[Task inputs Boundary: Start]

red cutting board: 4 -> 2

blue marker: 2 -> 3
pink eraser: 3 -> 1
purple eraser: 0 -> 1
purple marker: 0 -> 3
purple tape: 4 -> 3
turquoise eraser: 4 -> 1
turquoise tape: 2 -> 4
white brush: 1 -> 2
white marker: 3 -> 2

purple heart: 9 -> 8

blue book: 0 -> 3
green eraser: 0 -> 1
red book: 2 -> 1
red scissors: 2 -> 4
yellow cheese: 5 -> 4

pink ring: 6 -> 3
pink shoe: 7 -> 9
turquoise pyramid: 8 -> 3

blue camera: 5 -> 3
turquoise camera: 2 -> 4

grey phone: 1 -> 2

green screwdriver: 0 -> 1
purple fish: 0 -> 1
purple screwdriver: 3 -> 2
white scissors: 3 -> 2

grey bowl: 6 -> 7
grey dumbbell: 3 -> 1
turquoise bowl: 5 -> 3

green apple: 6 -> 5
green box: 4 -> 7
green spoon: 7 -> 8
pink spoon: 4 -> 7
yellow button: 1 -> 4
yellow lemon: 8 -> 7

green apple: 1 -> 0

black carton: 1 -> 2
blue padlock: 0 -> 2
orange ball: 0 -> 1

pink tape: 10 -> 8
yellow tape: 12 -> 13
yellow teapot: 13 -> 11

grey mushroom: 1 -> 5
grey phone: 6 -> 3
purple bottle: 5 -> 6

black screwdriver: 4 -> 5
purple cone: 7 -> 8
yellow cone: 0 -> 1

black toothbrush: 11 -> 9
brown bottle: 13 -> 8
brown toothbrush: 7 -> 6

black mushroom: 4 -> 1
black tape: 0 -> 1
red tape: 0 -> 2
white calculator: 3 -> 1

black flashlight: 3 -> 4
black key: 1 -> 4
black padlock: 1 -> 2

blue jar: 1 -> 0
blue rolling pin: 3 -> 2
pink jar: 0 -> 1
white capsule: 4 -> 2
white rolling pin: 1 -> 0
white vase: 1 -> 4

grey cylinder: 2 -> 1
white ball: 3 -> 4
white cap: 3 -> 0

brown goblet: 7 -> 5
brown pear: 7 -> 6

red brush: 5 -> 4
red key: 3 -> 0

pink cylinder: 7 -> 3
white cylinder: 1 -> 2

[Task inputs Boundary: End]

**Task to complete**
Every line above should be written out again exactly as it stands.

**Answer space**
red cutting board: 4 -> 2

blue marker: 2 -> 3
pink eraser: 3 -> 1
purple eraser: 0 -> 1
purple marker: 0 -> 3
purple tape: 4 -> 3
turquoise eraser: 4 -> 1
turquoise tape: 2 -> 4
white brush: 1 -> 2
white marker: 3 -> 2

purple heart: 9 -> 8

blue book: 0 -> 3
green eraser: 0 -> 1
red book: 2 -> 1
red scissors: 2 -> 4
yellow cheese: 5 -> 4

pink ring: 6 -> 3
pink shoe: 7 -> 9
turquoise pyramid: 8 -> 3

blue camera: 5 -> 3
turquoise camera: 2 -> 4

grey phone: 1 -> 2

green screwdriver: 0 -> 1
purple fish: 0 -> 1
purple screwdriver: 3 -> 2
white scissors: 3 -> 2

grey bowl: 6 -> 7
grey dumbbell: 3 -> 1
turquoise bowl: 5 -> 3

green apple: 6 -> 5
green box: 4 -> 7
green spoon: 7 -> 8
pink spoon: 4 -> 7
yellow button: 1 -> 4
yellow lemon: 8 -> 7

green apple: 1 -> 0

black carton: 1 -> 2
blue padlock: 0 -> 2
orange ball: 0 -> 1

pink tape: 10 -> 8
yellow tape: 12 -> 13
yellow teapot: 13 -> 11

grey mushroom: 1 -> 5
grey phone: 6 -> 3
purple bottle: 5 -> 6

black screwdriver: 4 -> 5
purple cone: 7 -> 8
yellow cone: 0 -> 1

black toothbrush: 11 -> 9
brown bottle: 13 -> 8
brown toothbrush: 7 -> 6

black mushroom: 4 -> 1
black tape: 0 -> 1
red tape: 0 -> 2
white calculator: 3 -> 1

black flashlight: 3 -> 4
black key: 1 -> 4
black padlock: 1 -> 2

blue jar: 1 -> 0
blue rolling pin: 3 -> 2
pink jar: 0 -> 1
white capsule: 4 -> 2
white rolling pin: 1 -> 0
white vase: 1 -> 4

grey cylinder: 2 -> 1
white ball: 3 -> 4
white cap: 3 -> 0

brown goblet: 7 -> 5
brown pear: 7 -> 6

red brush: 5 -> 4
red key: 3 -> 0

pink cylinder: 7 -> 3
white cylinder: 1 -> 2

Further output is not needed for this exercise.